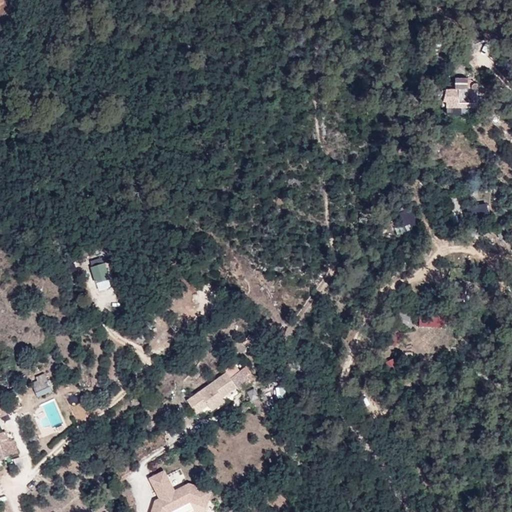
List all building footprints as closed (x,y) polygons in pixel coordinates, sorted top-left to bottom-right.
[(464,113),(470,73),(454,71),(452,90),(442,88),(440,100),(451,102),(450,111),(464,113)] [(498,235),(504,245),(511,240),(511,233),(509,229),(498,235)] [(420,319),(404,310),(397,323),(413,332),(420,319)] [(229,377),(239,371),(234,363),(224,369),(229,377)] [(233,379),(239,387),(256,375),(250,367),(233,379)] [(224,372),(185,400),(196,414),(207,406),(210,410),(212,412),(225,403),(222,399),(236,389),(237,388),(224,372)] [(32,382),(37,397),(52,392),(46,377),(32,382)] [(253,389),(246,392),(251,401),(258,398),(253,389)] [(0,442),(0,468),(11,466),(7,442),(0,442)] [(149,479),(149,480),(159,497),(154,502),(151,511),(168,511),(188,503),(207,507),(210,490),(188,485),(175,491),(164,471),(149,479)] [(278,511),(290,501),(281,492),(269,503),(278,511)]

+---+

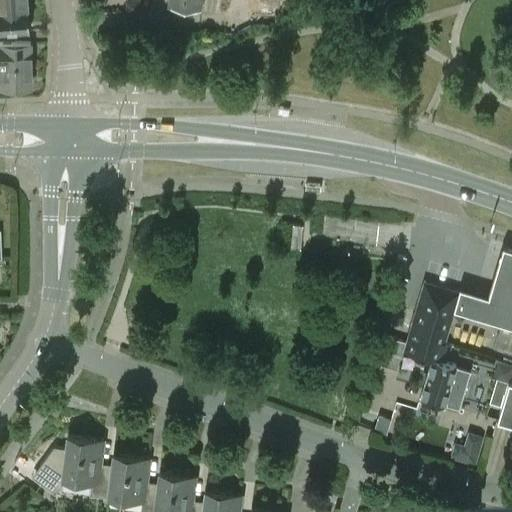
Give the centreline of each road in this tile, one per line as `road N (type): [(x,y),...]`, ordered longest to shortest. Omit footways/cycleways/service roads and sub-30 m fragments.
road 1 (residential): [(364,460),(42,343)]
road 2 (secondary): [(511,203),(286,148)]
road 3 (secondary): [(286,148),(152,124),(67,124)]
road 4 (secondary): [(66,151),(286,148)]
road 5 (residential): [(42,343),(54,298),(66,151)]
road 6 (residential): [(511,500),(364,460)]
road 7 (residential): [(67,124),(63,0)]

+---+

- Task requirements: Please give again the stretch of lines from the one containing "Give the centreline" through the one containing "road 7 (residential): [(67,124),(63,0)]", changing "tile" to "image" and leaving everything else unchanged.

- Output for this exercise:
Give the centreline of each road in this image, one per line as `road N (type): [(x,y),...]`, ordered longest to shortest. Omit footways/cycleways/service roads and sub-30 m fragments.
road 1 (residential): [(364,460),(42,343)]
road 2 (secondary): [(511,203),(286,148)]
road 3 (secondary): [(286,148),(152,124),(67,124)]
road 4 (secondary): [(66,151),(286,148)]
road 5 (residential): [(42,343),(54,298),(66,151)]
road 6 (residential): [(511,500),(364,460)]
road 7 (residential): [(67,124),(63,0)]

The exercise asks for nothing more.